EXERCISE REQUIREMENTS: Lines below starting with the line with "KEYS pin K1: D12 -> A5" and going on through the line with "AUDIO2: DY-SV5W -> DFPlayer" must be output exactly; the rest of the records must be left out.

EXCERPTED DATA:
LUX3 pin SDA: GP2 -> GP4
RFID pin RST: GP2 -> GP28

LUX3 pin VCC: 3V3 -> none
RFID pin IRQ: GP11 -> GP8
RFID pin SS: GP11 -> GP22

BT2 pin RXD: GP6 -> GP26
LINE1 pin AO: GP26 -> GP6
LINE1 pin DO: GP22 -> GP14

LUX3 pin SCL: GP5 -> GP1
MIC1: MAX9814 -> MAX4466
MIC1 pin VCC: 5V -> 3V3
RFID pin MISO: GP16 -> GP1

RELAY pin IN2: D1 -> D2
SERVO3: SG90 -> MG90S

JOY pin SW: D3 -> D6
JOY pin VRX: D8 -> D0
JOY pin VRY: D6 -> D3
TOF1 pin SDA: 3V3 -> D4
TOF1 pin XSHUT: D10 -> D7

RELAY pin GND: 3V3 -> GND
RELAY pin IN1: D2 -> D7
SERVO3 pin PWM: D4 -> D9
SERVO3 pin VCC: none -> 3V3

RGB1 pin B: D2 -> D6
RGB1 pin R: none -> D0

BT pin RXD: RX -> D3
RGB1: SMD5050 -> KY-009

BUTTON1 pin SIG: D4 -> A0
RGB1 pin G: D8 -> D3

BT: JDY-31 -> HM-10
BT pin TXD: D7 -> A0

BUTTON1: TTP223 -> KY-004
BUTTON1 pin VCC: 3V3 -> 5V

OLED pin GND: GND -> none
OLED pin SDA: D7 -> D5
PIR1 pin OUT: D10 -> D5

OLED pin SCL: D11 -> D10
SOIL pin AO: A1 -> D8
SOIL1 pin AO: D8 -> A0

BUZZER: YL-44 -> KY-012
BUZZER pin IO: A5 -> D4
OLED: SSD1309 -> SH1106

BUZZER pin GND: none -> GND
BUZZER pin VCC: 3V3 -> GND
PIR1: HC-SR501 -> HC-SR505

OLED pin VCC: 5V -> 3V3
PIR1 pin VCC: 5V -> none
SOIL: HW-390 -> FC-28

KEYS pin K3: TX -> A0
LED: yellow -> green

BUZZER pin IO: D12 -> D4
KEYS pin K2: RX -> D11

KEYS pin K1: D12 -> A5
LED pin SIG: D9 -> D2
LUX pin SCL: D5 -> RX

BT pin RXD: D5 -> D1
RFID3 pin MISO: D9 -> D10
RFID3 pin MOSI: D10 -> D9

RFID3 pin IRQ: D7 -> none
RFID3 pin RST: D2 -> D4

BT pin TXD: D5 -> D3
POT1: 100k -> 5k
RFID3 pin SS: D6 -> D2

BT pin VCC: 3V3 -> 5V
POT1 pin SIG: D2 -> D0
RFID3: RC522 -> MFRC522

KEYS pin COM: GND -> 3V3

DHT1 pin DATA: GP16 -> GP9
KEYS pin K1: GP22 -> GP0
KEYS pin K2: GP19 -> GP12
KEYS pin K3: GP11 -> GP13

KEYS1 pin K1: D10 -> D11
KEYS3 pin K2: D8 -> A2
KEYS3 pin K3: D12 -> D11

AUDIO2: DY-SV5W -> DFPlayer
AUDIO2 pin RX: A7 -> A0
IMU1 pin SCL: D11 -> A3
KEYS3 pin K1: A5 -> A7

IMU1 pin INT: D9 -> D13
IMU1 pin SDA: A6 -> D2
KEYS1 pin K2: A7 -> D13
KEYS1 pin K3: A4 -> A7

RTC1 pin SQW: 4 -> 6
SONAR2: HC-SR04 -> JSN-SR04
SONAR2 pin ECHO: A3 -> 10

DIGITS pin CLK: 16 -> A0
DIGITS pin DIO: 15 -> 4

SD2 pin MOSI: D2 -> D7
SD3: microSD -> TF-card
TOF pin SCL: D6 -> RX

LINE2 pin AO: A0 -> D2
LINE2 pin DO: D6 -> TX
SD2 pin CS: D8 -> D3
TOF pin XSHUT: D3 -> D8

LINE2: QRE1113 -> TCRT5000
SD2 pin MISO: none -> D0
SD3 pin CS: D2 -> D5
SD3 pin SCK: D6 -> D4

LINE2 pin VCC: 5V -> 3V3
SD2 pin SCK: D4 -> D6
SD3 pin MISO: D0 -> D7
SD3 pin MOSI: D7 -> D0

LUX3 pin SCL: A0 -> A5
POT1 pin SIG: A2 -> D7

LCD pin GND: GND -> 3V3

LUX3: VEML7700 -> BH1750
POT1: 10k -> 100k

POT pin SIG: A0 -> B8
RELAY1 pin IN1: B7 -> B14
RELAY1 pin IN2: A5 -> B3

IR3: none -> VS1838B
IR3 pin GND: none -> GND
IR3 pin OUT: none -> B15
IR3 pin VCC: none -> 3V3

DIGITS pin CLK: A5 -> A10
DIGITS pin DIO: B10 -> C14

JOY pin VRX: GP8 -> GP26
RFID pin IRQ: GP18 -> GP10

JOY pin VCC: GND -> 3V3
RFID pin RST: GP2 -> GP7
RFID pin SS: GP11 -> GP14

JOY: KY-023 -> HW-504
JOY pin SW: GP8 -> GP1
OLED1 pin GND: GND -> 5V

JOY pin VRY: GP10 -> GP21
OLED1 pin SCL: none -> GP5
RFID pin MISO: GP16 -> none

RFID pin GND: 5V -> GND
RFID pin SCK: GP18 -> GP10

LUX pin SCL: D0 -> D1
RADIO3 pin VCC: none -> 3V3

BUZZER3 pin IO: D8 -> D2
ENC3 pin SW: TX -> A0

EXPECTED ANSWER:
KEYS pin K1: D12 -> A5
LED pin SIG: D9 -> D2
LUX pin SCL: D5 -> RX

BT pin RXD: D5 -> D1
RFID3 pin MISO: D9 -> D10
RFID3 pin MOSI: D10 -> D9

RFID3 pin IRQ: D7 -> none
RFID3 pin RST: D2 -> D4

BT pin TXD: D5 -> D3
POT1: 100k -> 5k
RFID3 pin SS: D6 -> D2

BT pin VCC: 3V3 -> 5V
POT1 pin SIG: D2 -> D0
RFID3: RC522 -> MFRC522

KEYS pin COM: GND -> 3V3

DHT1 pin DATA: GP16 -> GP9
KEYS pin K1: GP22 -> GP0
KEYS pin K2: GP19 -> GP12
KEYS pin K3: GP11 -> GP13

KEYS1 pin K1: D10 -> D11
KEYS3 pin K2: D8 -> A2
KEYS3 pin K3: D12 -> D11

AUDIO2: DY-SV5W -> DFPlayer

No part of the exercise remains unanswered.